● ASSIGNED TASK:
The entries below hold a line with "LIGHT pin OUT: A1 -> D3" and a line with "KEYS2 pin K1: A8 -> B9". Return those lines and all that lie between them, exactly and only.
....
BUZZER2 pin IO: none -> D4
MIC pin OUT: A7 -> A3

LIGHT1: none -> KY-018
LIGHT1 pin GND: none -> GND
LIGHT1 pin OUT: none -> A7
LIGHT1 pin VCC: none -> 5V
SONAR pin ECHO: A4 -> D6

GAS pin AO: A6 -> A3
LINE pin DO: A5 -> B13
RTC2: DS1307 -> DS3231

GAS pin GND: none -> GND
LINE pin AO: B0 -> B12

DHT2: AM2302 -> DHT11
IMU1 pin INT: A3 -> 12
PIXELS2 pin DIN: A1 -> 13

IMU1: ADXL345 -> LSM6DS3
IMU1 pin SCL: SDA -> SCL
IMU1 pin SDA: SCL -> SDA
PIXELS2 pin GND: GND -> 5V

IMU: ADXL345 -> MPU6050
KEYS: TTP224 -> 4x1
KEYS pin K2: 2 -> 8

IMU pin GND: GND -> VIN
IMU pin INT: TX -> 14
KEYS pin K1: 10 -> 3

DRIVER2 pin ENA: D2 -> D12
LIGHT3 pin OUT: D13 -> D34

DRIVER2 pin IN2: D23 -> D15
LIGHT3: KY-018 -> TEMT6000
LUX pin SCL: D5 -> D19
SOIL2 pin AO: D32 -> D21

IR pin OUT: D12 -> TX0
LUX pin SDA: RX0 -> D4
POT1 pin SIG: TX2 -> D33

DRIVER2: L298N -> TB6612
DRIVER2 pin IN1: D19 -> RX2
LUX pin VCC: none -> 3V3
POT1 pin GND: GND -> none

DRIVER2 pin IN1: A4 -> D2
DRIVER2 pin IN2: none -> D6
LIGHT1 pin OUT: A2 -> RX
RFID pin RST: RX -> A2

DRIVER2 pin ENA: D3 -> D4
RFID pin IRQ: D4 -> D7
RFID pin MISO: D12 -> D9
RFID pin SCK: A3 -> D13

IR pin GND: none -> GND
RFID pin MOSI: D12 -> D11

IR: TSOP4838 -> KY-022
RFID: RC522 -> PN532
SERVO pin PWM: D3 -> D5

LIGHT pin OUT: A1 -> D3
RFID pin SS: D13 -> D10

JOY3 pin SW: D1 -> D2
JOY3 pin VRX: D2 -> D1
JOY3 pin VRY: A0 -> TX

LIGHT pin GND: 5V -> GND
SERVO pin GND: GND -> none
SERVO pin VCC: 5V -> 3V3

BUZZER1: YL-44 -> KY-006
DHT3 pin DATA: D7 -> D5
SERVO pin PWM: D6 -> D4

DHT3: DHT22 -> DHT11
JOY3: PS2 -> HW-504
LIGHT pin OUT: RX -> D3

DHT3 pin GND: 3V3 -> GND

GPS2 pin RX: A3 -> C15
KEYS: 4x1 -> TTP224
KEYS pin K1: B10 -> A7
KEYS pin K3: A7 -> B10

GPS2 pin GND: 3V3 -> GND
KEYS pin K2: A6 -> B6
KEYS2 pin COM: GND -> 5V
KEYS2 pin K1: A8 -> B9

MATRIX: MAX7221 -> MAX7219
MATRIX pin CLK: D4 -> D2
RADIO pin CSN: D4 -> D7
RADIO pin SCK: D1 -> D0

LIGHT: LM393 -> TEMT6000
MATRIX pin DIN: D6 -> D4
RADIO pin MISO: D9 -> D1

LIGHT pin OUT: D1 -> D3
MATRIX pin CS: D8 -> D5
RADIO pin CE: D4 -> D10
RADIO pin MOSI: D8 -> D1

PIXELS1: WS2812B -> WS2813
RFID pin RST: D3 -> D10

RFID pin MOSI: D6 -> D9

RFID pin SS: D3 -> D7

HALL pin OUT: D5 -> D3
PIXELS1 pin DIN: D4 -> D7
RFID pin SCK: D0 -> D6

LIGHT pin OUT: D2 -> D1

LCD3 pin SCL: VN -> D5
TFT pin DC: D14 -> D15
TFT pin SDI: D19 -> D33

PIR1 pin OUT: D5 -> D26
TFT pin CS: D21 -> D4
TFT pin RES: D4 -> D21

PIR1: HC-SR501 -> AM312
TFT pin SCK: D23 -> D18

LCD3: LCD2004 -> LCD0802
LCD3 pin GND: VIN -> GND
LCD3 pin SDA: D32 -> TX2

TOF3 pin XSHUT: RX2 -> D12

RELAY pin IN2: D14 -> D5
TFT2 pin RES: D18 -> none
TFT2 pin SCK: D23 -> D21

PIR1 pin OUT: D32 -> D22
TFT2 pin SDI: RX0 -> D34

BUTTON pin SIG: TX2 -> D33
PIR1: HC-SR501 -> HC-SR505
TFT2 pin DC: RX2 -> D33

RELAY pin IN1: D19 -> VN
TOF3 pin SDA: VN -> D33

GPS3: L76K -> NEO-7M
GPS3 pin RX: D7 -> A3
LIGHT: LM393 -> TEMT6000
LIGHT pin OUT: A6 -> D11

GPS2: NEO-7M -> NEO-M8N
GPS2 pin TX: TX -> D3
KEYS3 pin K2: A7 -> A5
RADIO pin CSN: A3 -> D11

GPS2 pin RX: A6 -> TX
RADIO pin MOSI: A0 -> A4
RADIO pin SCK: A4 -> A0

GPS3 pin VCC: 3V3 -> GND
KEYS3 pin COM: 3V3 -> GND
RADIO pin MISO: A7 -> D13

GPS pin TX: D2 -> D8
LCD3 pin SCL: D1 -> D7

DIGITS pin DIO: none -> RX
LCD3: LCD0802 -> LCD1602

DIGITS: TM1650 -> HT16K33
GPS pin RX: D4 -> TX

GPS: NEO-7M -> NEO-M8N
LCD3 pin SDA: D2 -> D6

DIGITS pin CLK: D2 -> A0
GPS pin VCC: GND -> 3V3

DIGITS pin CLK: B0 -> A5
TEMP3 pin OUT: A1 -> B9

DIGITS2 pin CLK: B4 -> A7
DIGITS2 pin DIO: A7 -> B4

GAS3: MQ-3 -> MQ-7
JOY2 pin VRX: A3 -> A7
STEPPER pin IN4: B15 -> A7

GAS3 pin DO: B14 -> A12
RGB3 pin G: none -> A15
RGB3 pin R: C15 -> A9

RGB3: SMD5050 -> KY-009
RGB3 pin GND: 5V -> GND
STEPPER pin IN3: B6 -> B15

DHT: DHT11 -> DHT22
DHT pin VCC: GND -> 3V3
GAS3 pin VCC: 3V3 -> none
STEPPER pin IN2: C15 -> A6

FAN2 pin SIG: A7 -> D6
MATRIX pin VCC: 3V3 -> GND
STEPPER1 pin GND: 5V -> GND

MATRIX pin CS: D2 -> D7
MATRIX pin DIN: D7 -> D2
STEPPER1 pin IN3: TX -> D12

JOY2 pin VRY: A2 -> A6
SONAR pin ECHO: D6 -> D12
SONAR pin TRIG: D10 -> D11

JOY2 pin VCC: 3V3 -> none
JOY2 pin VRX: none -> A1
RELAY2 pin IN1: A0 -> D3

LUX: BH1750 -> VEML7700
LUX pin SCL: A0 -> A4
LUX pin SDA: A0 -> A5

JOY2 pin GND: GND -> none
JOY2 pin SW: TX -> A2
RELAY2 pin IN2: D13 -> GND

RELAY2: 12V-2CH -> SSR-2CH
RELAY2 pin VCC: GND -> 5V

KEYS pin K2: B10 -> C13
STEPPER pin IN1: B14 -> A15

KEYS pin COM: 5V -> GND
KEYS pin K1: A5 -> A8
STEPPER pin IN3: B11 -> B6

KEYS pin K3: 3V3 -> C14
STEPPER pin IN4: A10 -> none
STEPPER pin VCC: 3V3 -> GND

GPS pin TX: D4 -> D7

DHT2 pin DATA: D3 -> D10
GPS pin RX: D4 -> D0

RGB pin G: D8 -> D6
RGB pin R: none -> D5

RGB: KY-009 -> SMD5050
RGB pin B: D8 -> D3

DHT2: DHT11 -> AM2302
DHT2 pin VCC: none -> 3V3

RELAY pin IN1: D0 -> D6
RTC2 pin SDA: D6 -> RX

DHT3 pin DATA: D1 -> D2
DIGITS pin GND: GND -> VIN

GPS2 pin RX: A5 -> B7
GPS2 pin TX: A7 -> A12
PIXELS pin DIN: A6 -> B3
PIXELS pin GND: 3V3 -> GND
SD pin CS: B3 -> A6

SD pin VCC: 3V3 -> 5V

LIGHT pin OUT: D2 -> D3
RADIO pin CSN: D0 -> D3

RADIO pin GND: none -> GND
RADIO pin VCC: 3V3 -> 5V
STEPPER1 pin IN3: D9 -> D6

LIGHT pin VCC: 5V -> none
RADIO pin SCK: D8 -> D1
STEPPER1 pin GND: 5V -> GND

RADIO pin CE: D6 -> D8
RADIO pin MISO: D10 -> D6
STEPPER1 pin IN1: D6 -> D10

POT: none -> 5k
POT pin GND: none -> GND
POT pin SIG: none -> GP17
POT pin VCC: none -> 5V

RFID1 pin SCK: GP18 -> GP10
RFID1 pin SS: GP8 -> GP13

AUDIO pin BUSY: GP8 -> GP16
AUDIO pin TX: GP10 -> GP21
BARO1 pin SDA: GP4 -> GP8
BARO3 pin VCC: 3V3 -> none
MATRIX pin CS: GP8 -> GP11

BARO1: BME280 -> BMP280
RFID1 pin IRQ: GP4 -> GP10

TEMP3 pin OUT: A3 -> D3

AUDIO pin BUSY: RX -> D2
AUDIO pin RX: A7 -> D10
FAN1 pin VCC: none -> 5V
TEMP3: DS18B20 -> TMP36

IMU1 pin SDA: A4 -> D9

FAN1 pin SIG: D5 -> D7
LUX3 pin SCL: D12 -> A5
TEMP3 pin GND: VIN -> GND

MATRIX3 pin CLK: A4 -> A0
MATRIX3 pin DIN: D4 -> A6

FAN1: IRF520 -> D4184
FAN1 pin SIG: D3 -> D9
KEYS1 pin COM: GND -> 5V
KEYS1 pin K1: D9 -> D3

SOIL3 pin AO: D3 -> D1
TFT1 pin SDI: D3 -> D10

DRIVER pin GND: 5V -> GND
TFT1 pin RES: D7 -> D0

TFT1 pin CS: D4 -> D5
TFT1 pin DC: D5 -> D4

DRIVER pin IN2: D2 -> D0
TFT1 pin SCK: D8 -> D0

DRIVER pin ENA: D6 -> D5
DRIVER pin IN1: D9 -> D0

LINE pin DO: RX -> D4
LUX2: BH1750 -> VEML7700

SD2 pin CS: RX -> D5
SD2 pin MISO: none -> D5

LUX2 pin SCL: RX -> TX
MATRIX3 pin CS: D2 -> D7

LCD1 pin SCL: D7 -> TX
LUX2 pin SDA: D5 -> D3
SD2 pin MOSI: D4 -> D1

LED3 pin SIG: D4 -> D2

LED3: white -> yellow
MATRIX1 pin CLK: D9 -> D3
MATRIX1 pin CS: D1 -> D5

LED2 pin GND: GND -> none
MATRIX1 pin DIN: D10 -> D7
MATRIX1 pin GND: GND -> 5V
....
● EXERCISE SOLUTION:
LIGHT pin OUT: A1 -> D3
RFID pin SS: D13 -> D10

JOY3 pin SW: D1 -> D2
JOY3 pin VRX: D2 -> D1
JOY3 pin VRY: A0 -> TX

LIGHT pin GND: 5V -> GND
SERVO pin GND: GND -> none
SERVO pin VCC: 5V -> 3V3

BUZZER1: YL-44 -> KY-006
DHT3 pin DATA: D7 -> D5
SERVO pin PWM: D6 -> D4

DHT3: DHT22 -> DHT11
JOY3: PS2 -> HW-504
LIGHT pin OUT: RX -> D3

DHT3 pin GND: 3V3 -> GND

GPS2 pin RX: A3 -> C15
KEYS: 4x1 -> TTP224
KEYS pin K1: B10 -> A7
KEYS pin K3: A7 -> B10

GPS2 pin GND: 3V3 -> GND
KEYS pin K2: A6 -> B6
KEYS2 pin COM: GND -> 5V
KEYS2 pin K1: A8 -> B9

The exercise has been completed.